Edit tracking data:
========
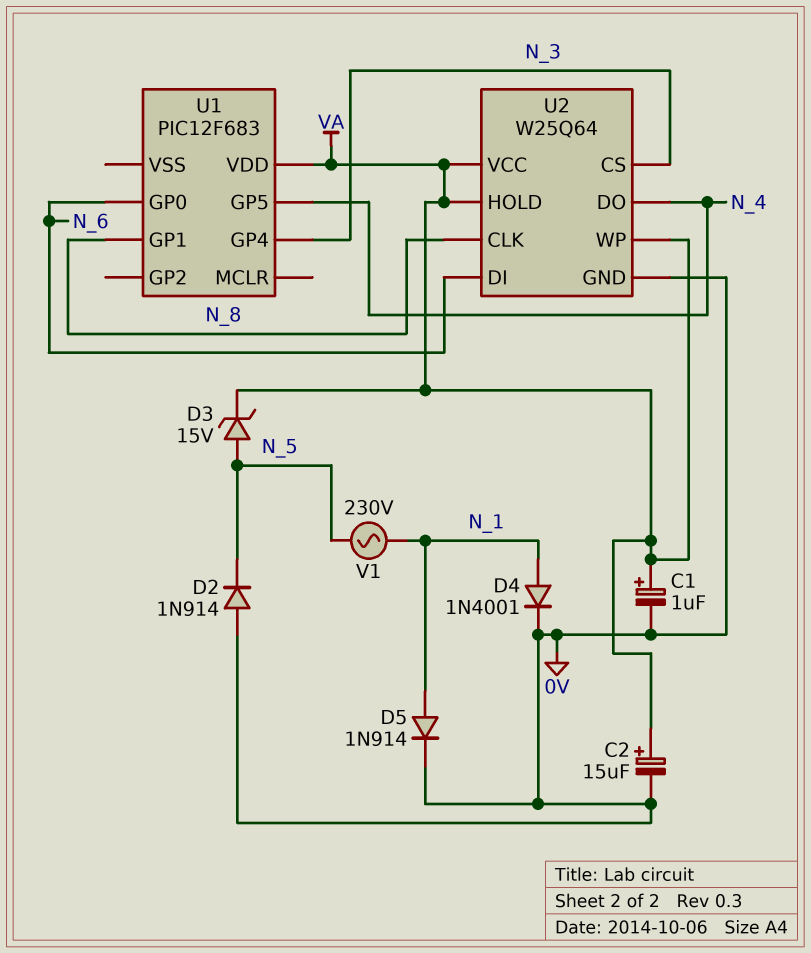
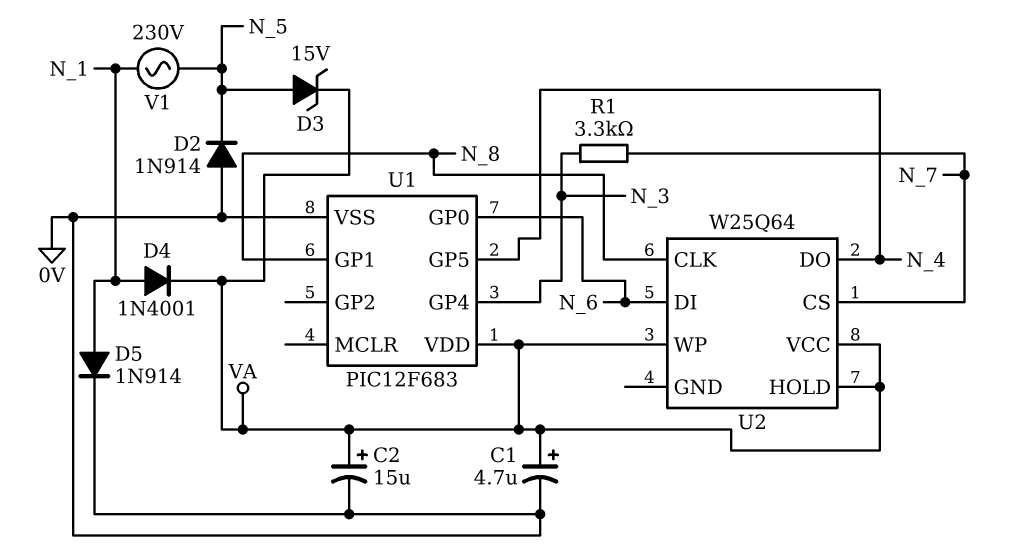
C1: 1uF (plus VA, minus 0V) -> 4.7uF (plus VA, minus 0V)
D4: diode 1N4001 (A N_1, K 0V) -> diode 1N4001 (A N_1, K VA)
R1: none -> 3.3k (N_3, N_7)
U1 pin VSS: none -> 0V
U2 pin CS: N_3 -> N_7
U2 pin GND: 0V -> none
========
# [Task directions]
Wherever a line of the entries holds the string "none", copy that line.

# [Solution to the problem]
R1: none -> 3.3k (N_3, N_7)
U1 pin VSS: none -> 0V
U2 pin GND: 0V -> none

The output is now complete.